**Task brief:** Give back exactly the lines from the start of the entries below to the line holding "shifted: DARK BROWN", that line included, and leave every picture out.
================================
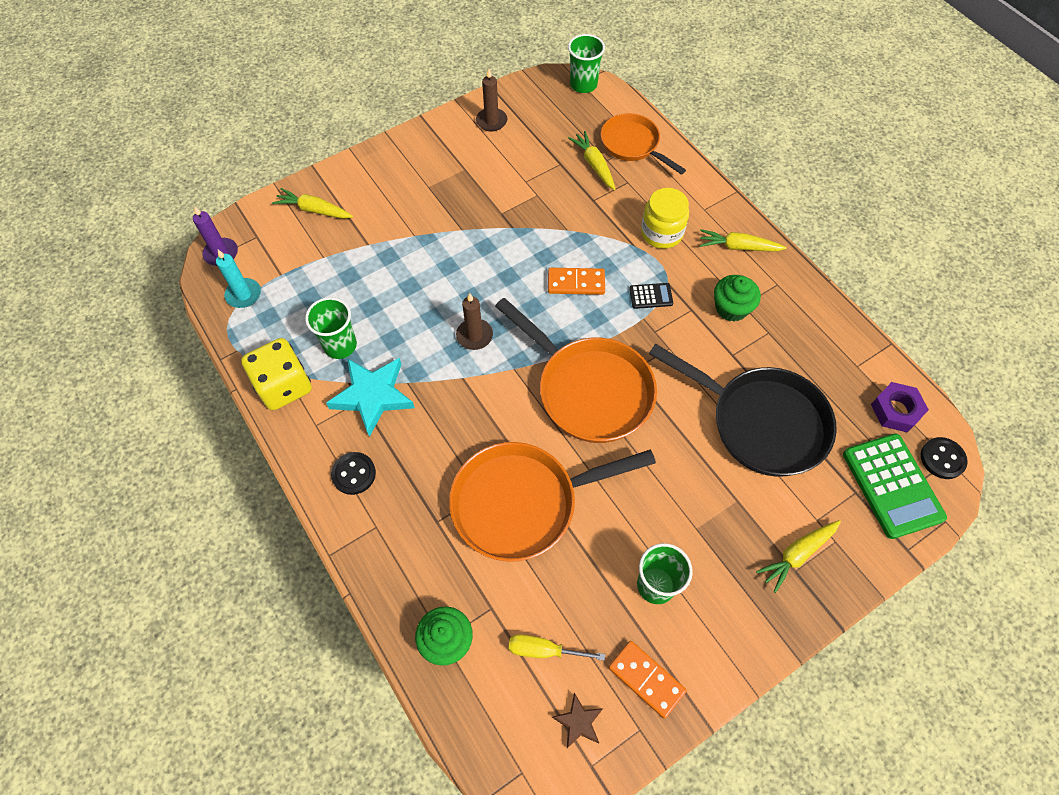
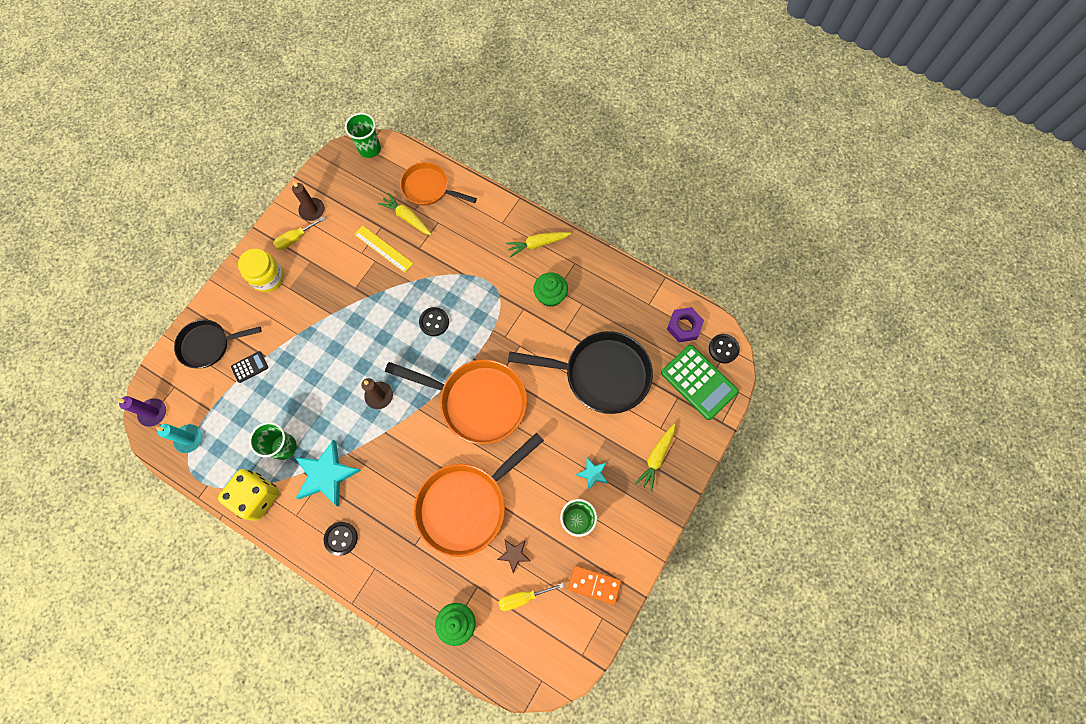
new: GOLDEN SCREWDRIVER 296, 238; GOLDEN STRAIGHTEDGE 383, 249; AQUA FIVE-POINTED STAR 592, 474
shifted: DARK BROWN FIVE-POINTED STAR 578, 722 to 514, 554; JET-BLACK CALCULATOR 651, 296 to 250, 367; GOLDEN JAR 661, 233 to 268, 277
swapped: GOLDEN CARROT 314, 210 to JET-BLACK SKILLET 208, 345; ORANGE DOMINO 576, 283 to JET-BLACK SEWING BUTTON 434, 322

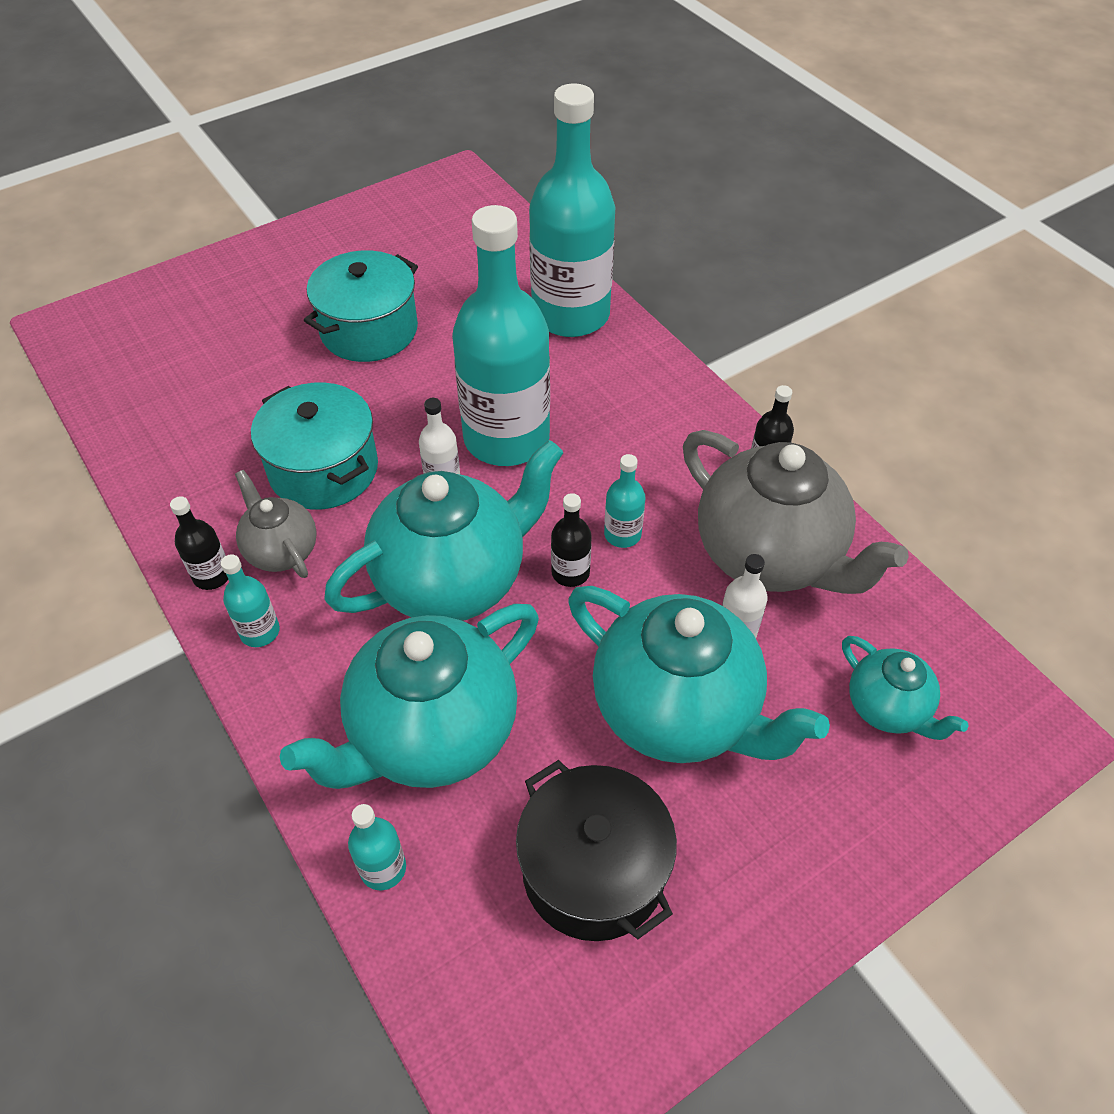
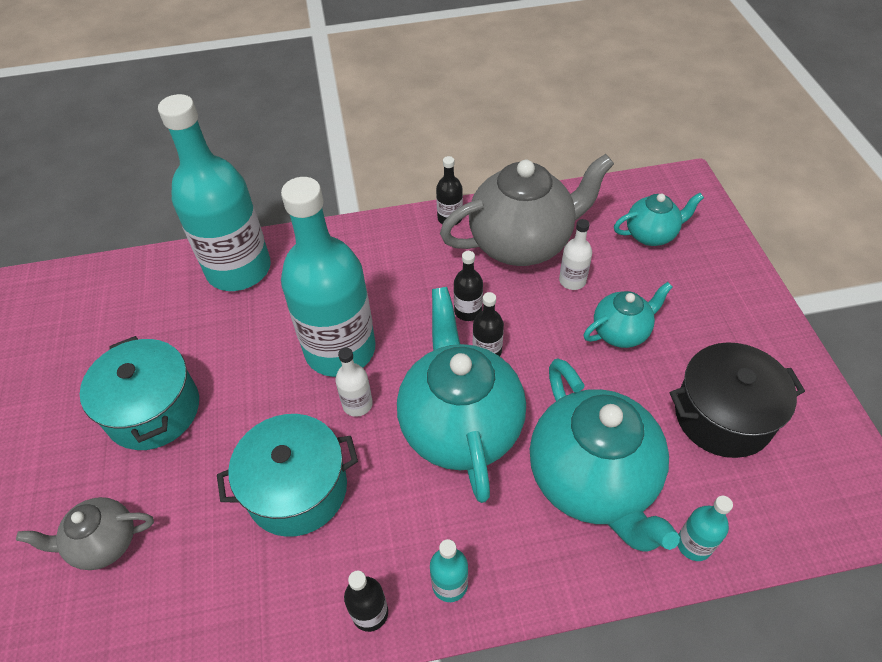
shifted: GRAY TEAPOT 281, 551 to 104, 543
repainted: AQUA DRINK BOTTLE 622, 534 to JET-BLACK DRINK BOTTLE 468, 311
scaled: AQUA TEAPOT 677, 711 = 621, 332 x0.52

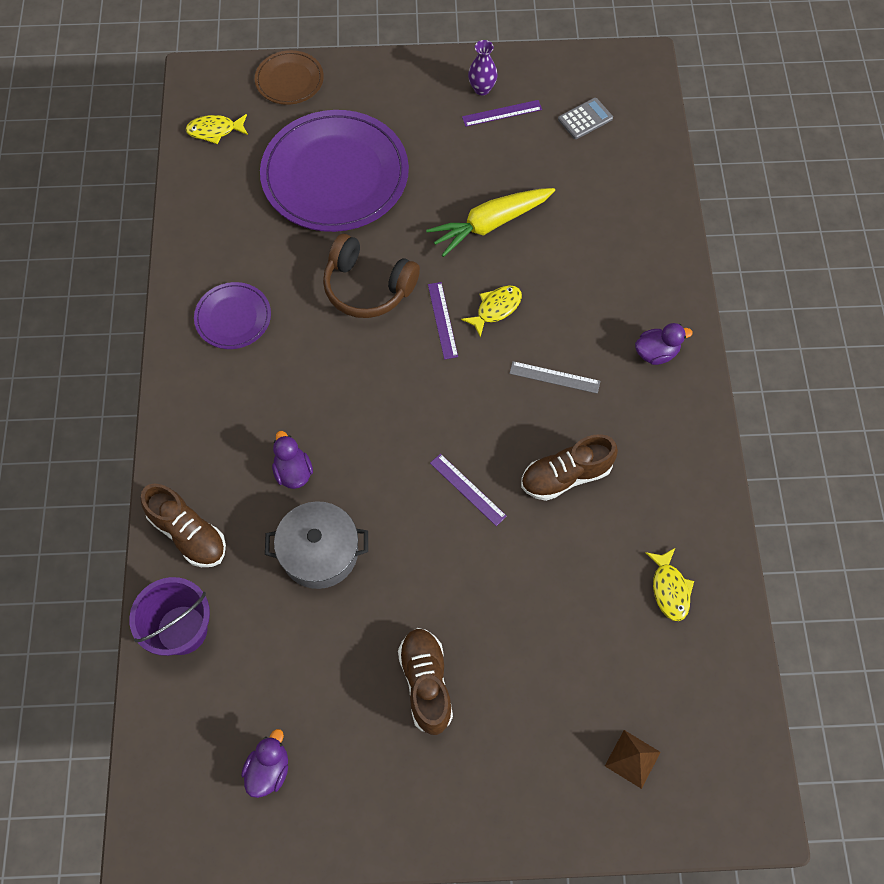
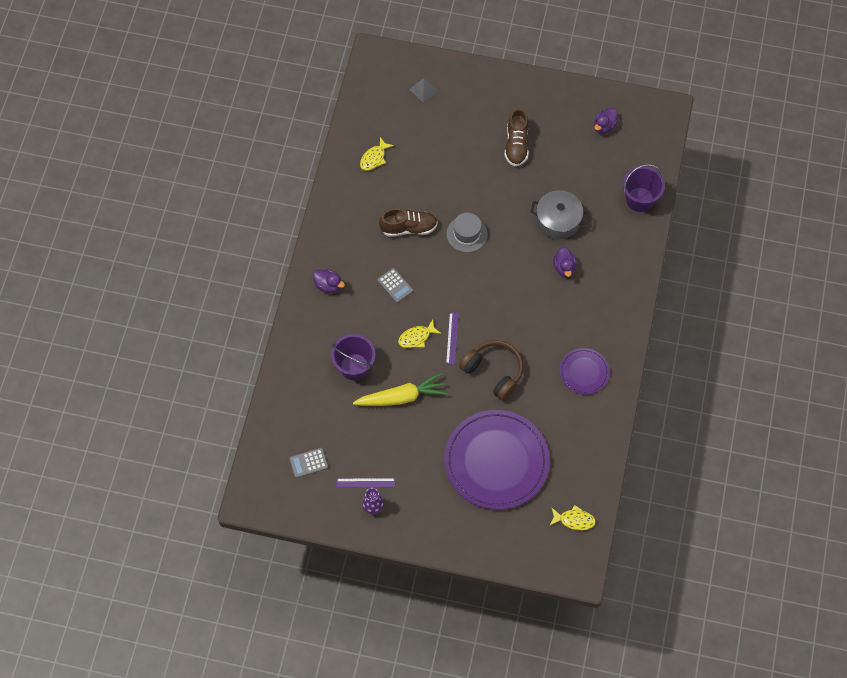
gone: DARK BROWN SHOE 188, 533; DARK BROWN FLAT DISH 289, 80
new: VIOLET PAIL 354, 367
swapped: VIOLET STRAIGHTEDGE 467, 489 to GRAY TOP HAT 467, 234; GRAY STRAIGHTEDGE 554, 377 to GRAY CALCULATOR 395, 285
repainted: DARK BROWN SOLID PYRAMID 632, 759 to GRAY SOLID PYRAMID 423, 89
rotated: VIOLET TOY DUCK 656, 353 = 328, 285 150 degrees counterclockwise; GOLDEN TOY FISH 669, 589 = 374, 158 150 degrees counterclockwise

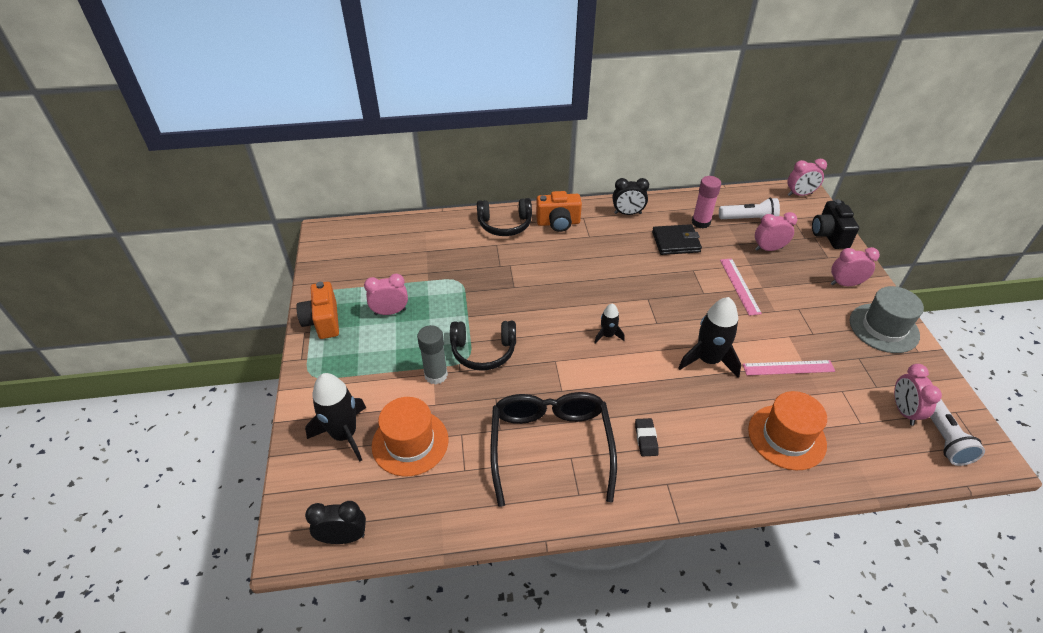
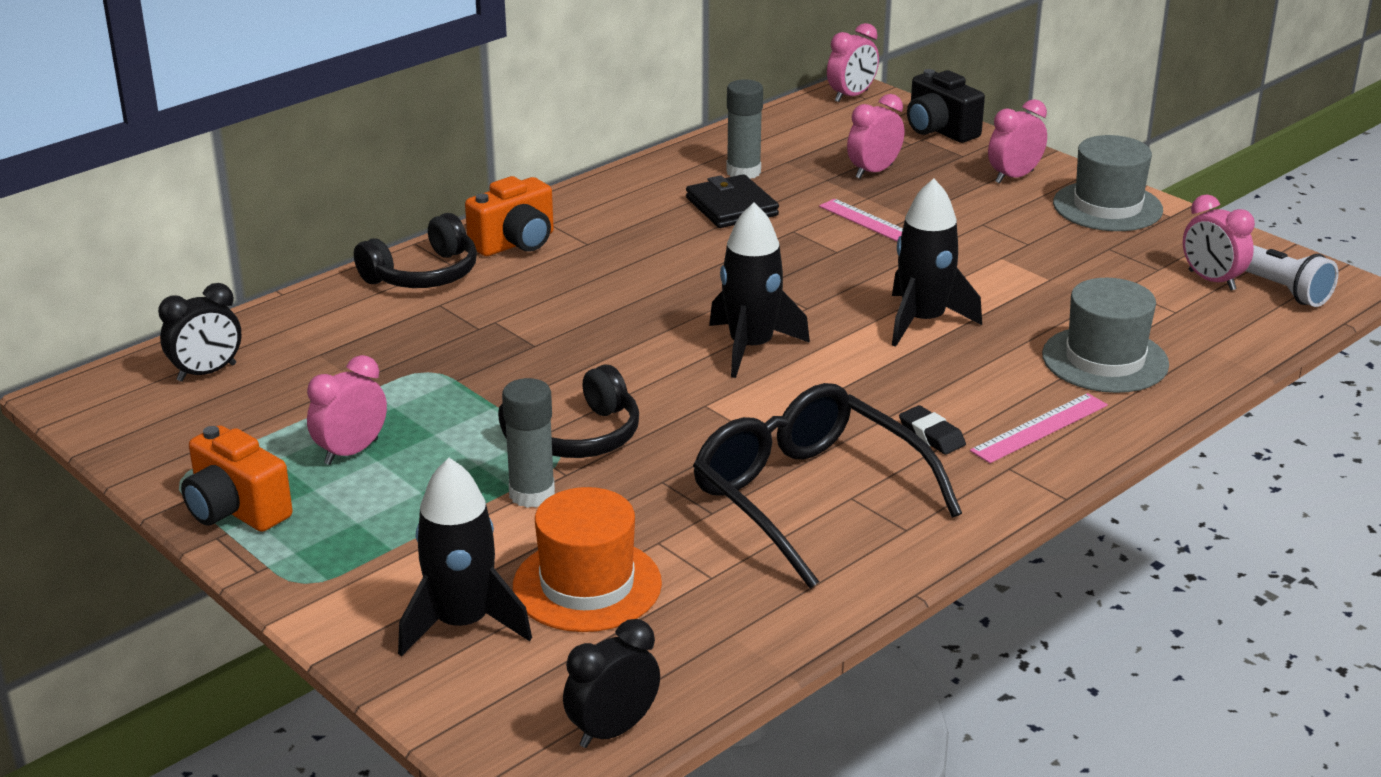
gone: WHITE FLASHLIGHT 749, 219
shifted: JET-BLACK CLOCK 627, 213 to 207, 373; ROSY STRAIGHTEDGE 788, 367 to 1039, 428
repainted: ROSY GLUE STICK 701, 222 to GRAY GLUE STICK 743, 172; ORANGE TOP HAT 786, 437 to GRAY TOP HAT 1105, 360
rotated: JET-BLACK CARD WALLET 676, 242 = 732, 207 75 degrees counterclockwise
scaled: JET-BLACK SPACESHIP 607, 335 = 750, 347 x1.88

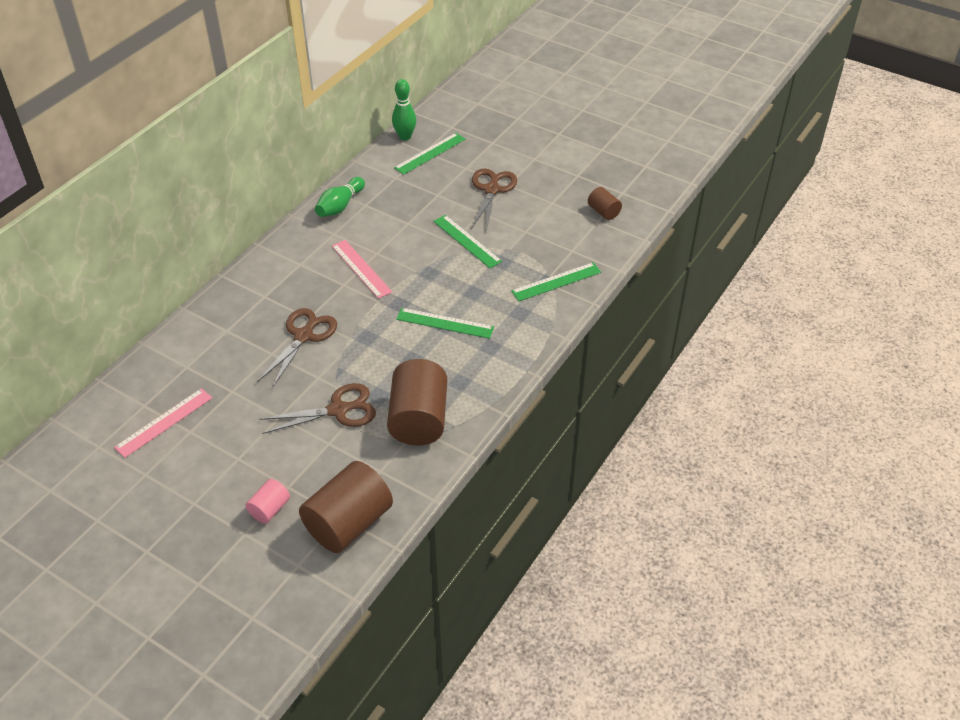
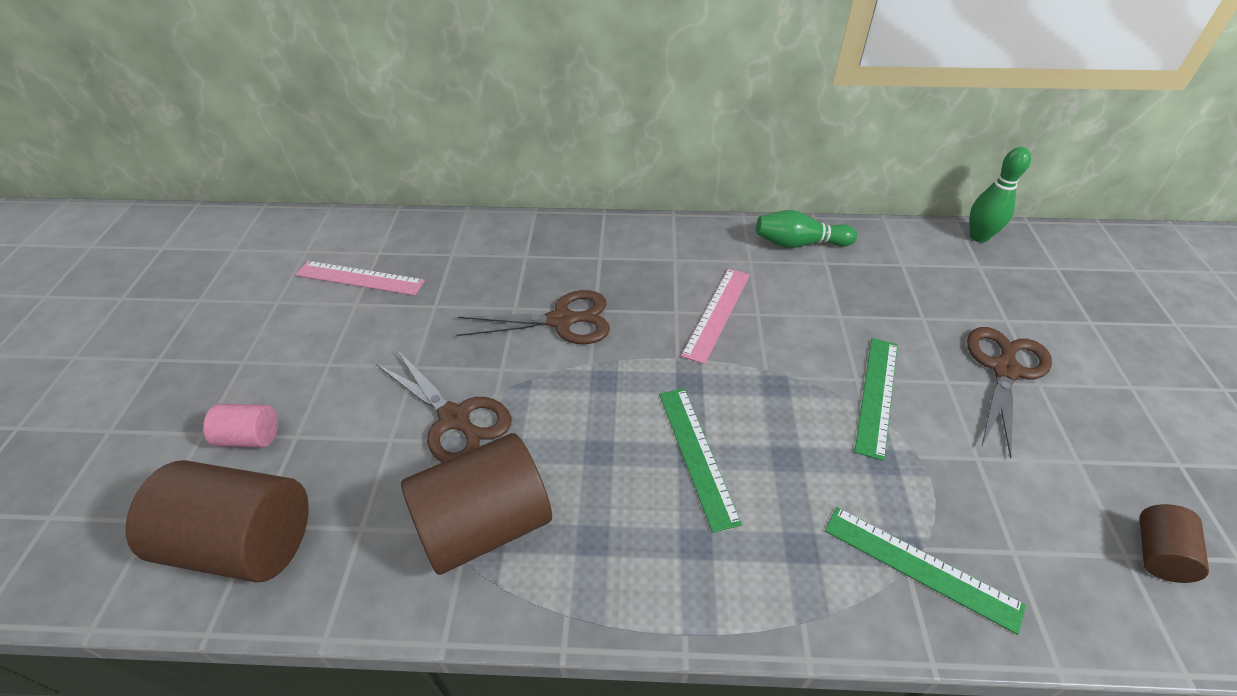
gone: LEAF-GREEN STRAIGHTEDGE 430, 153
rotated: DARK BROWN SHEARS 491, 190 = 1005, 370 45 degrees counterclockwise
================================
**Your solution:**
new: GOLDEN SCREWDRIVER 296, 238; GOLDEN STRAIGHTEDGE 383, 249; AQUA FIVE-POINTED STAR 592, 474
shifted: DARK BROWN FIVE-POINTED STAR 578, 722 to 514, 554; JET-BLACK CALCULATOR 651, 296 to 250, 367; GOLDEN JAR 661, 233 to 268, 277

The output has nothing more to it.